**AIM OF THE EXERCISE**:
Look through the material for lines with the word "diode", and copy each one.

**MATERIAL FOR THIS EXERCISE**:

******

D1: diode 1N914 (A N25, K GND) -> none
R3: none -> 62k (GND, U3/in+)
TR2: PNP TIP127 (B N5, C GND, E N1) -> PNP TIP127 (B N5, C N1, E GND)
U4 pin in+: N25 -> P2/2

******

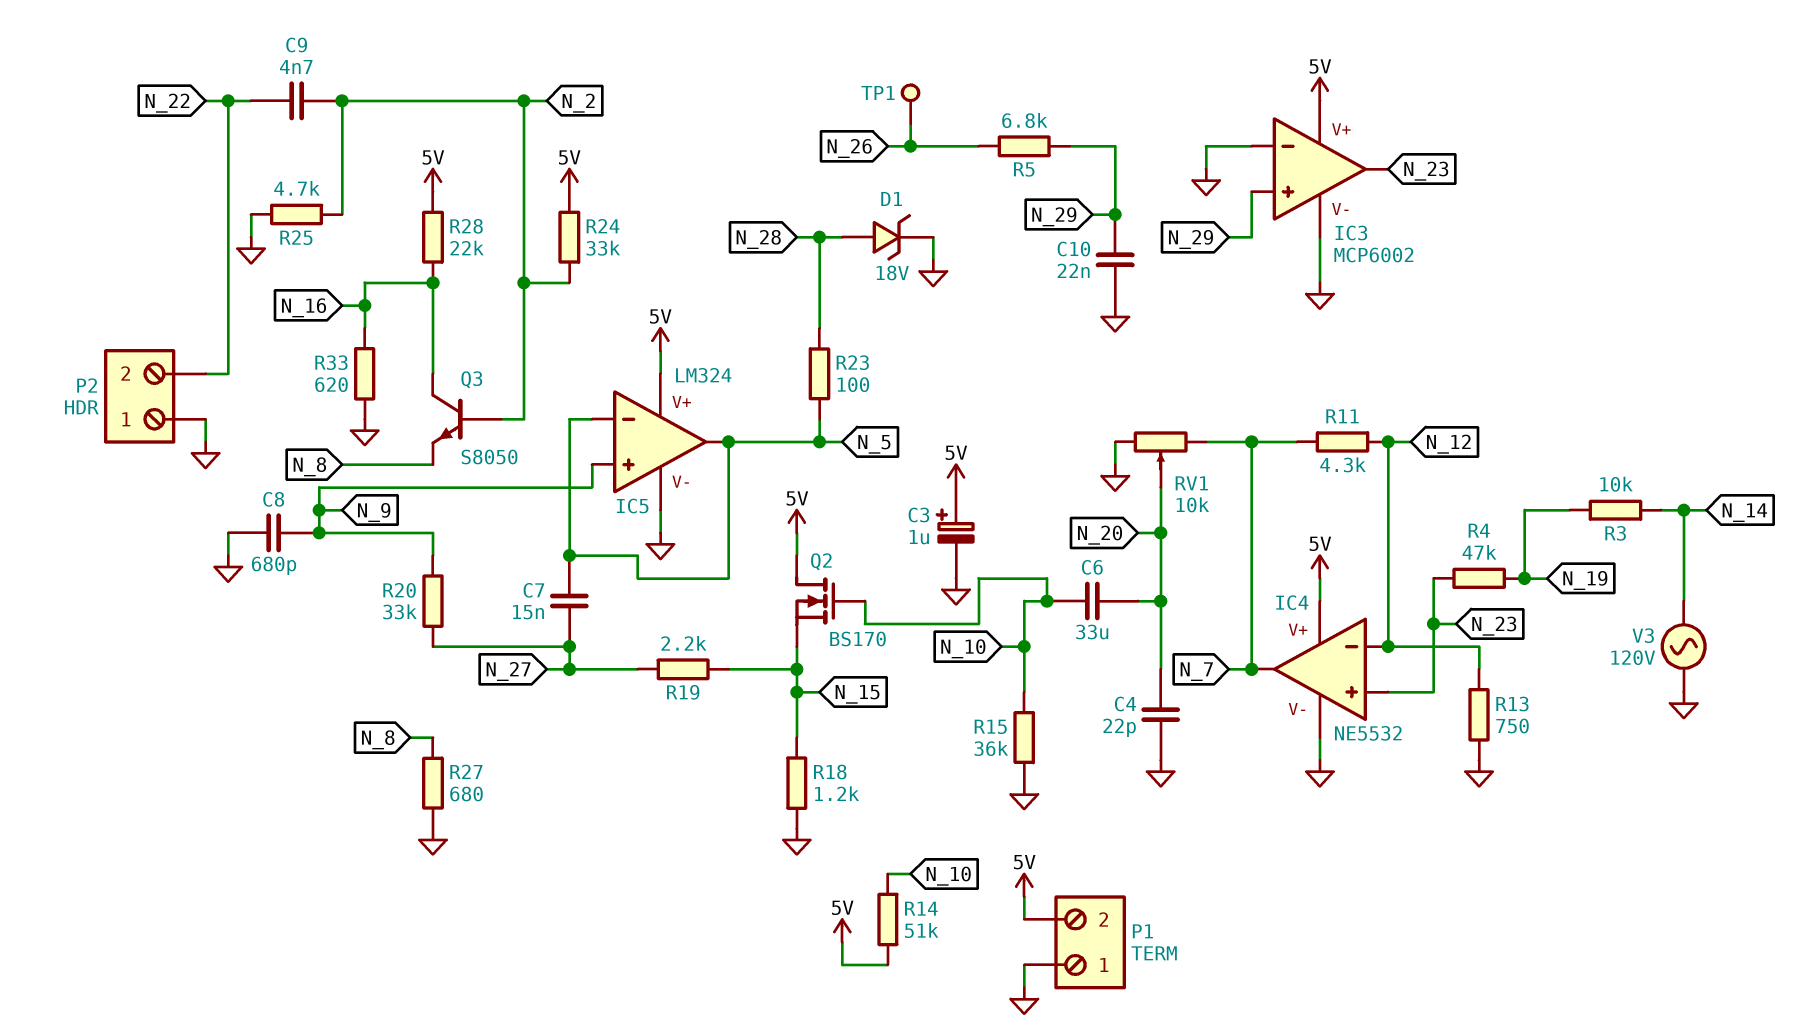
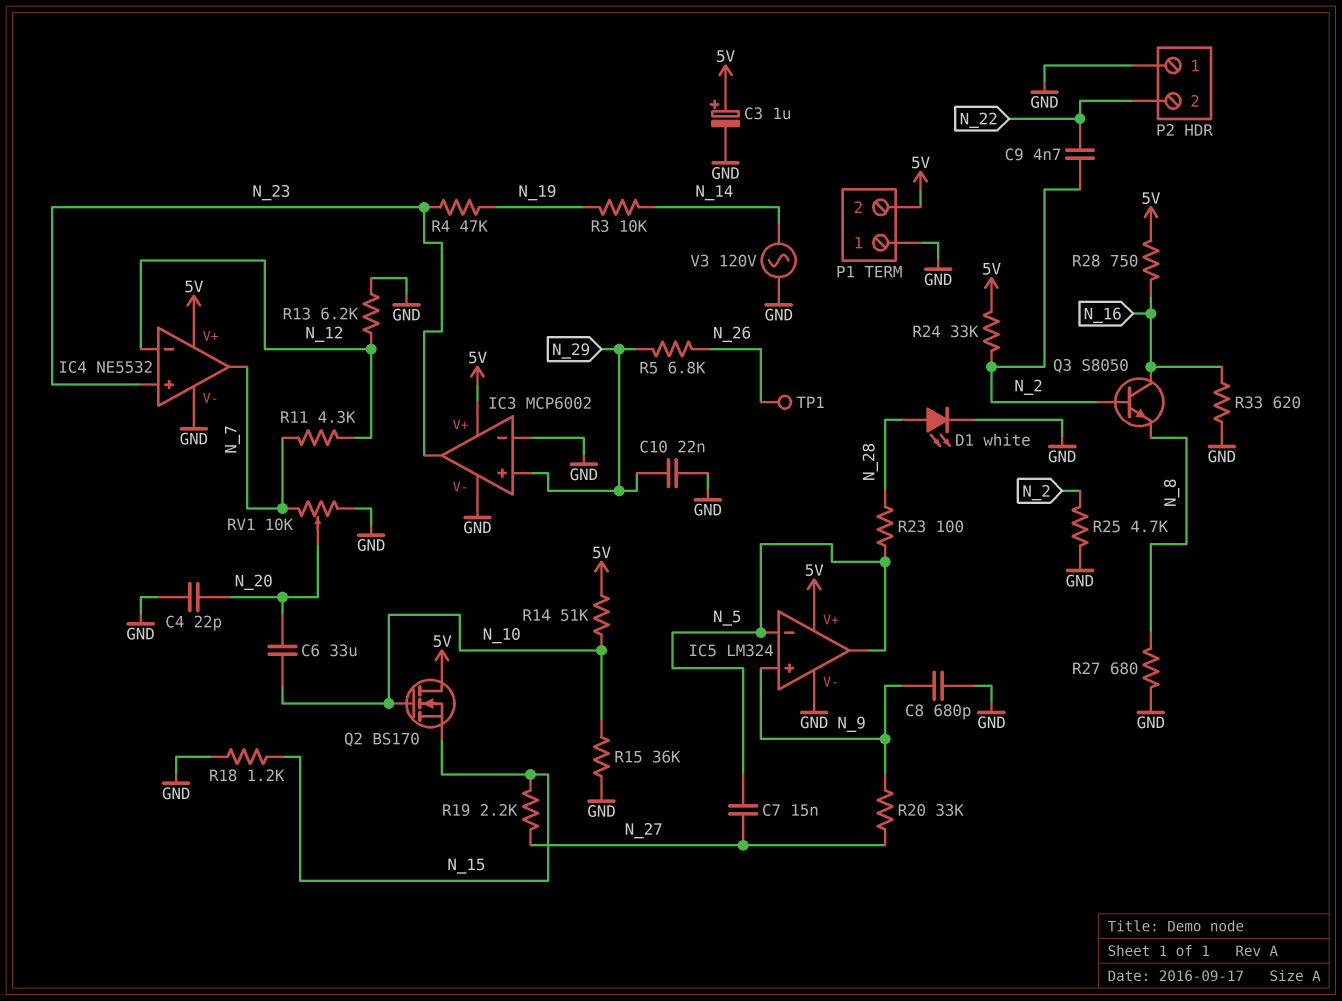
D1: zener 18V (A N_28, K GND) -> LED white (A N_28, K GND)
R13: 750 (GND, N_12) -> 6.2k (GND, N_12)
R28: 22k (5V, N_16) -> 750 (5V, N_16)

******

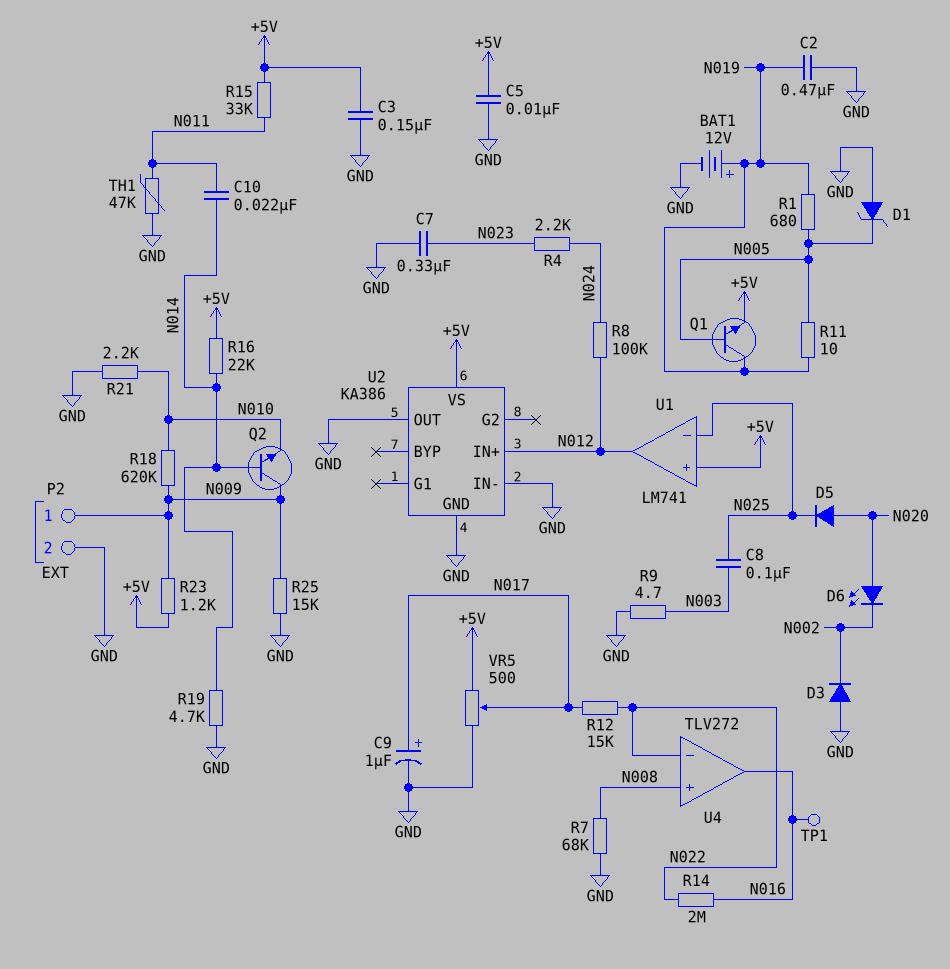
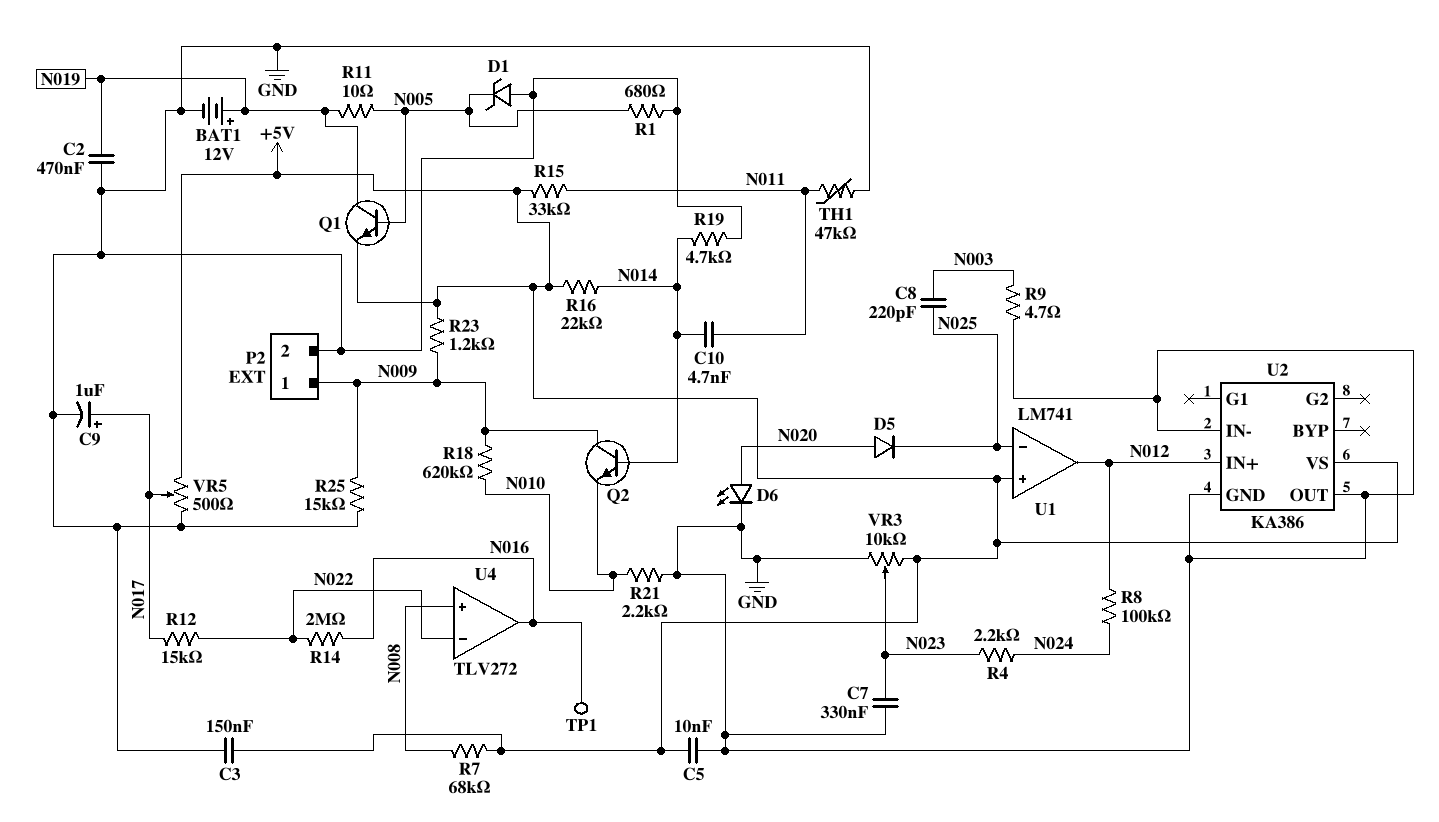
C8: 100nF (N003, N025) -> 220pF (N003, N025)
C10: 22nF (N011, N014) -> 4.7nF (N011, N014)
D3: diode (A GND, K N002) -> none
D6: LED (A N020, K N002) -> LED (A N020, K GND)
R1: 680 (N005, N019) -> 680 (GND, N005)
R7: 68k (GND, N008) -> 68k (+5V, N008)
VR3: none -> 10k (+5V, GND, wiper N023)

******

**RESULT OF THE TASK**:
D1: diode 1N914 (A N25, K GND) -> none
D3: diode (A GND, K N002) -> none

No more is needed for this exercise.